◆ **ASSIGNED TASK**
Go through the records below and set each one down exactly, leaving out any pictures.

Segment Open

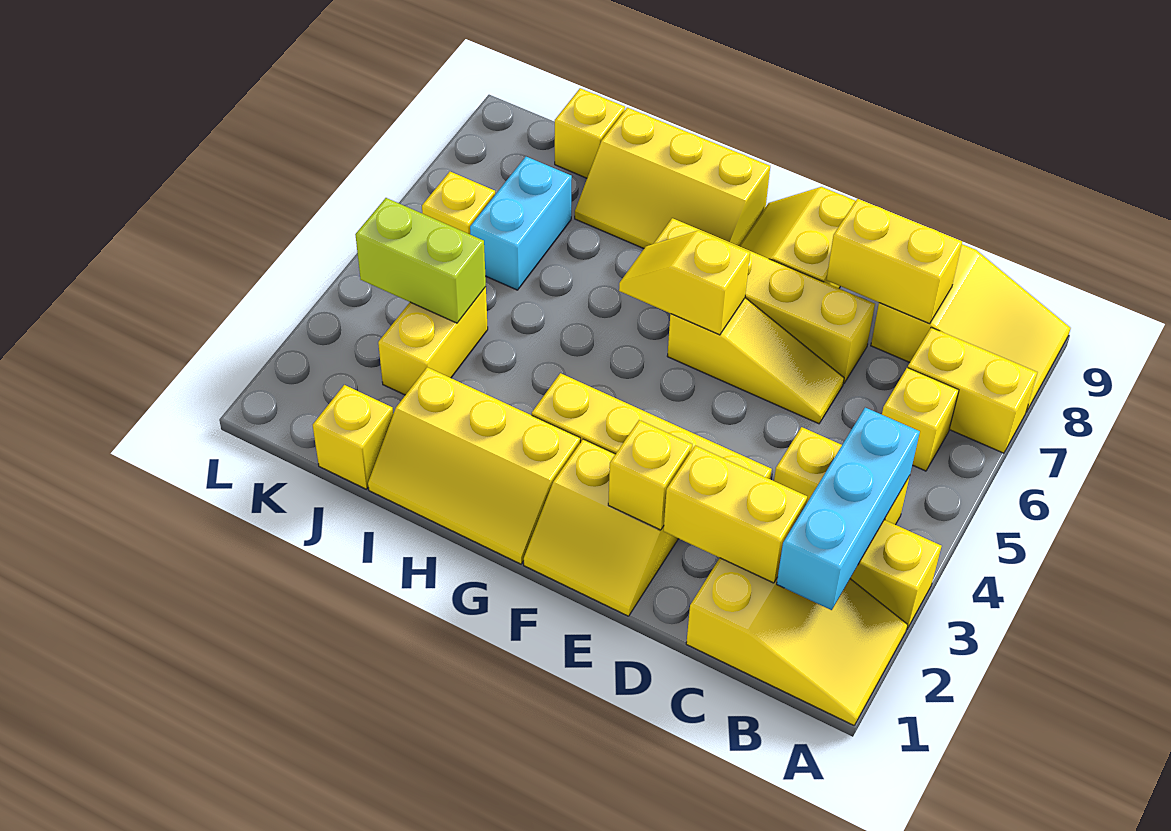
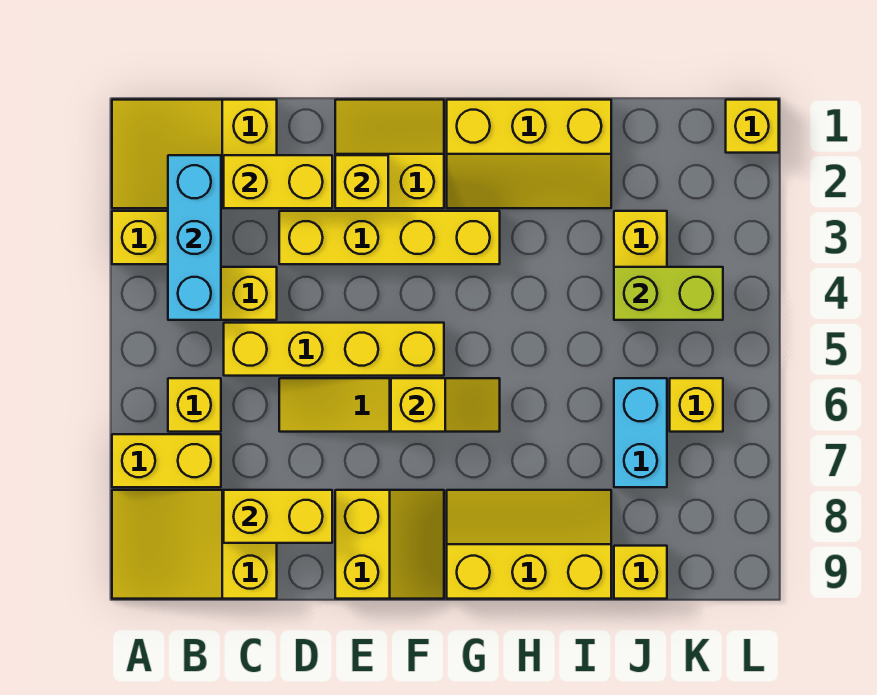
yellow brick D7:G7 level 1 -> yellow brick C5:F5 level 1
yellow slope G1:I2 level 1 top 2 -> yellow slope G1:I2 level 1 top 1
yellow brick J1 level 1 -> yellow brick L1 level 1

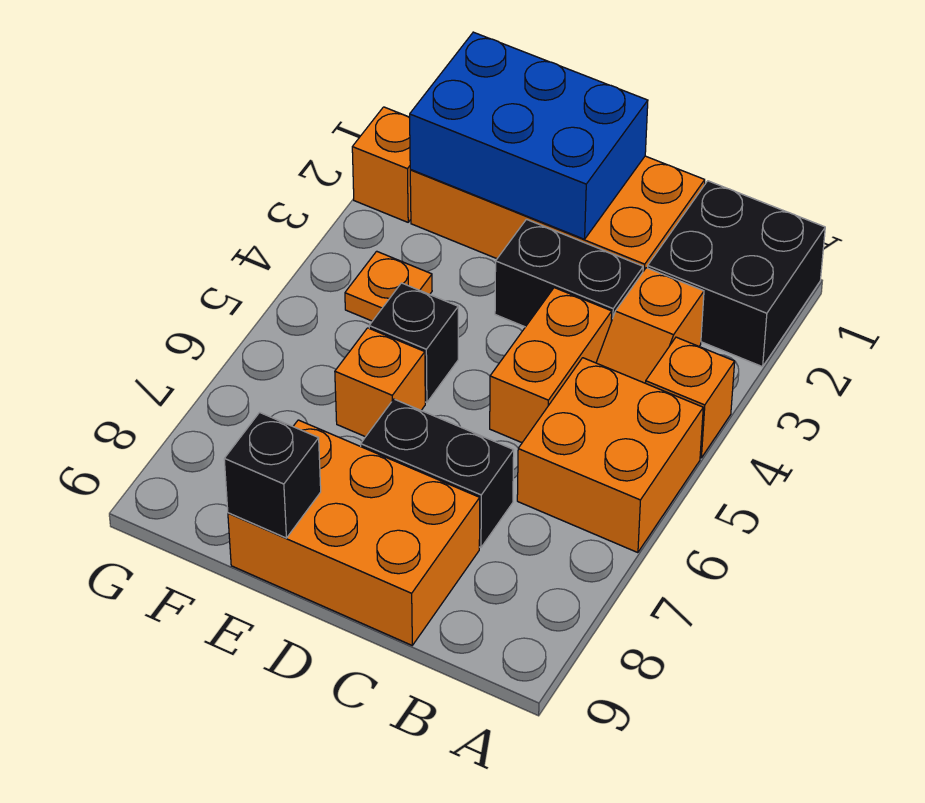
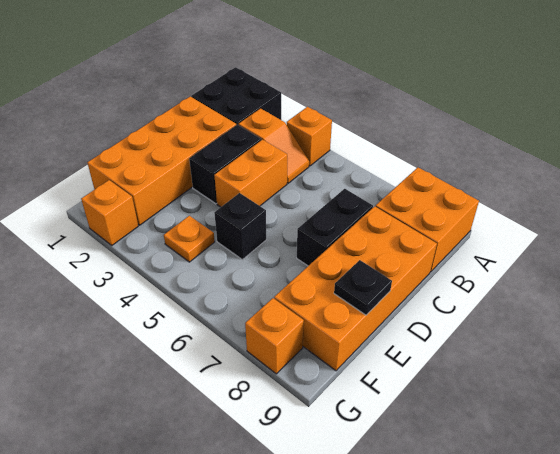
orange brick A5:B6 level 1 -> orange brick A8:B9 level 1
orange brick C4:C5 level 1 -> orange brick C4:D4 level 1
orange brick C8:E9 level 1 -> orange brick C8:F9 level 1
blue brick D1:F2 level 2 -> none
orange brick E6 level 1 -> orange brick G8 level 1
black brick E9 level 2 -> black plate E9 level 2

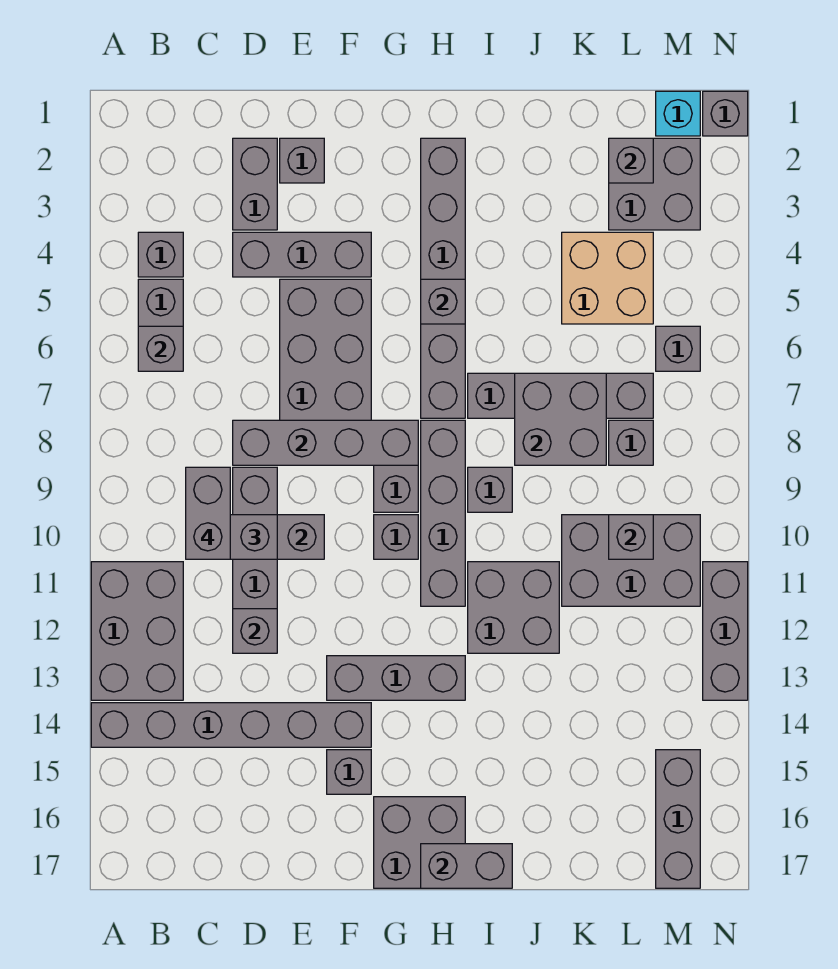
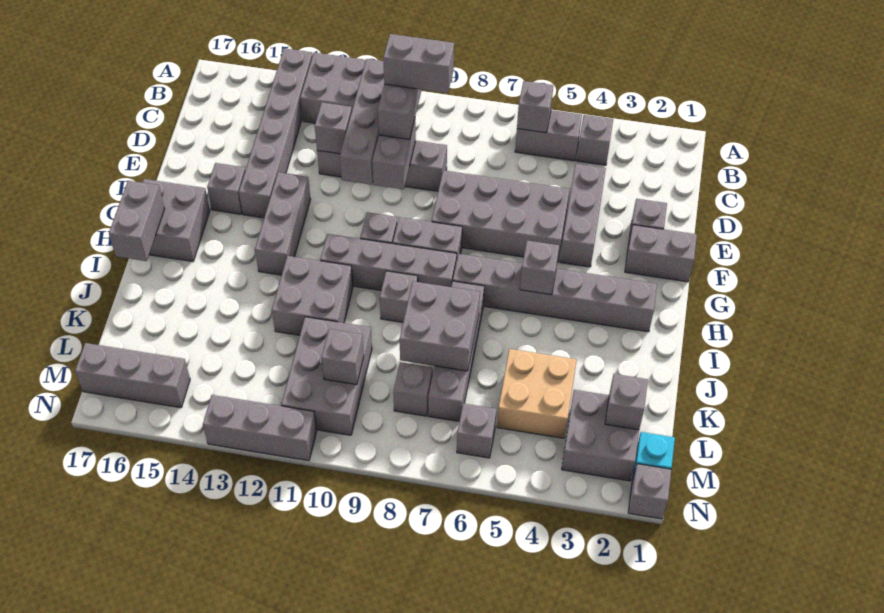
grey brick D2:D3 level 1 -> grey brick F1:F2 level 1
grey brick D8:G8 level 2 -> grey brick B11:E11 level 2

Segment Closed

◆ **RESPONSE BELOW**
yellow brick D7:G7 level 1 -> yellow brick C5:F5 level 1
yellow slope G1:I2 level 1 top 2 -> yellow slope G1:I2 level 1 top 1
yellow brick J1 level 1 -> yellow brick L1 level 1

orange brick A5:B6 level 1 -> orange brick A8:B9 level 1
orange brick C4:C5 level 1 -> orange brick C4:D4 level 1
orange brick C8:E9 level 1 -> orange brick C8:F9 level 1
blue brick D1:F2 level 2 -> none
orange brick E6 level 1 -> orange brick G8 level 1
black brick E9 level 2 -> black plate E9 level 2

grey brick D2:D3 level 1 -> grey brick F1:F2 level 1
grey brick D8:G8 level 2 -> grey brick B11:E11 level 2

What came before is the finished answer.